▸ **Exercise objective**
Copy verbatim the block of lines in the entries below whose first line contains "R12: 1.1M (CLK, THR) -> 1.1M (THR, VEXT)" and whose last line contains "C206: 100nF (N10, VA) -> 100nF (GND, N10)". Leave out all other lines.

▸ **Extracted data**
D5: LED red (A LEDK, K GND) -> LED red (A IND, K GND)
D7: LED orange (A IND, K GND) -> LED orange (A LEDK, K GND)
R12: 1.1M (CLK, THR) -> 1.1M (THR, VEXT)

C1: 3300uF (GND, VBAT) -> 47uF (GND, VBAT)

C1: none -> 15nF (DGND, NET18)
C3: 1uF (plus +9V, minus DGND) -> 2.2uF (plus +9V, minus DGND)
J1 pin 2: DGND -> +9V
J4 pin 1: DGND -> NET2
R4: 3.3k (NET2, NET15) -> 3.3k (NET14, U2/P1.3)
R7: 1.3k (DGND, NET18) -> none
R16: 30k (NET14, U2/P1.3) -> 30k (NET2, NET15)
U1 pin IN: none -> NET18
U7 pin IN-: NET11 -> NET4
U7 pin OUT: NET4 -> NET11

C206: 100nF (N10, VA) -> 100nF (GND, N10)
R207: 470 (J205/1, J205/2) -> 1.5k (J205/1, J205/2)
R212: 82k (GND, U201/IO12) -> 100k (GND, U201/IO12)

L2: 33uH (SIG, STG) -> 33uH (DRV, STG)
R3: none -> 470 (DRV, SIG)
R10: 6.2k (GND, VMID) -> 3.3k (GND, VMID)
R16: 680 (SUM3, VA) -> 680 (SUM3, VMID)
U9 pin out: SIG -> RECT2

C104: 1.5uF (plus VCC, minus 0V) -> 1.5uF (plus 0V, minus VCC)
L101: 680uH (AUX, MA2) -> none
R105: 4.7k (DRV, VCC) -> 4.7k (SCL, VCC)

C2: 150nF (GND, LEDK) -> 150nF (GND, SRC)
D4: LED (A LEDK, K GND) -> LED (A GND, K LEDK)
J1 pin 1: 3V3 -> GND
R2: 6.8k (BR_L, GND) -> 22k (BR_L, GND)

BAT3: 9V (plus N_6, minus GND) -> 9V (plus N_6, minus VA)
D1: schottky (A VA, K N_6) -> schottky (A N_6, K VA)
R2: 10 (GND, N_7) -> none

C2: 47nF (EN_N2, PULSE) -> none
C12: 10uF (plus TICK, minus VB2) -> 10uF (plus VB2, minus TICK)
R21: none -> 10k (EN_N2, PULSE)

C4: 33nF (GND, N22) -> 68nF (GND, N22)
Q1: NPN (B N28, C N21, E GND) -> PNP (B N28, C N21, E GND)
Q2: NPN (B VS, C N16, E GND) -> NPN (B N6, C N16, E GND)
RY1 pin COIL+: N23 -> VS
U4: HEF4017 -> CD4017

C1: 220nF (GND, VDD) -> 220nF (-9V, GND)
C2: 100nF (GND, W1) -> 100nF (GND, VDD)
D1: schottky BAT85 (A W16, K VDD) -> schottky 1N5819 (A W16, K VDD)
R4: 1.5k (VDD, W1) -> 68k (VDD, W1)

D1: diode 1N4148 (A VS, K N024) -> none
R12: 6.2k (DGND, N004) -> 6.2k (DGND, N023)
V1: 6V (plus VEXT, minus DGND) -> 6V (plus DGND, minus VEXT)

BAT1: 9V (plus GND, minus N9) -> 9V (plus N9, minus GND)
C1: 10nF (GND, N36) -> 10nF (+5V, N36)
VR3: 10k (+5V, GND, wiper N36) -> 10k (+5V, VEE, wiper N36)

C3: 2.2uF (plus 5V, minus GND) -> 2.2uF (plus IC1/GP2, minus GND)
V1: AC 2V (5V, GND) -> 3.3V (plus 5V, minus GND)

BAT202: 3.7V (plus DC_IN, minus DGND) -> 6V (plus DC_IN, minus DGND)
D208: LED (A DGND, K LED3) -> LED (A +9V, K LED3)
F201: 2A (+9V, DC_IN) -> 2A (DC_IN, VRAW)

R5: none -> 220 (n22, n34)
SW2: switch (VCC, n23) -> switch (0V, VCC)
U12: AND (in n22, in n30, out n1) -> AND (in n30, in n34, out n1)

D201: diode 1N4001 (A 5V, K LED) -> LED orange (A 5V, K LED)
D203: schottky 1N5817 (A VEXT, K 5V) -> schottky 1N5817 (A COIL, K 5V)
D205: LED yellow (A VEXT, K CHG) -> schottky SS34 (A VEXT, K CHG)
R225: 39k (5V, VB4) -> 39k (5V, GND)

▸ **Written answer**
R12: 1.1M (CLK, THR) -> 1.1M (THR, VEXT)

C1: 3300uF (GND, VBAT) -> 47uF (GND, VBAT)

C1: none -> 15nF (DGND, NET18)
C3: 1uF (plus +9V, minus DGND) -> 2.2uF (plus +9V, minus DGND)
J1 pin 2: DGND -> +9V
J4 pin 1: DGND -> NET2
R4: 3.3k (NET2, NET15) -> 3.3k (NET14, U2/P1.3)
R7: 1.3k (DGND, NET18) -> none
R16: 30k (NET14, U2/P1.3) -> 30k (NET2, NET15)
U1 pin IN: none -> NET18
U7 pin IN-: NET11 -> NET4
U7 pin OUT: NET4 -> NET11

C206: 100nF (N10, VA) -> 100nF (GND, N10)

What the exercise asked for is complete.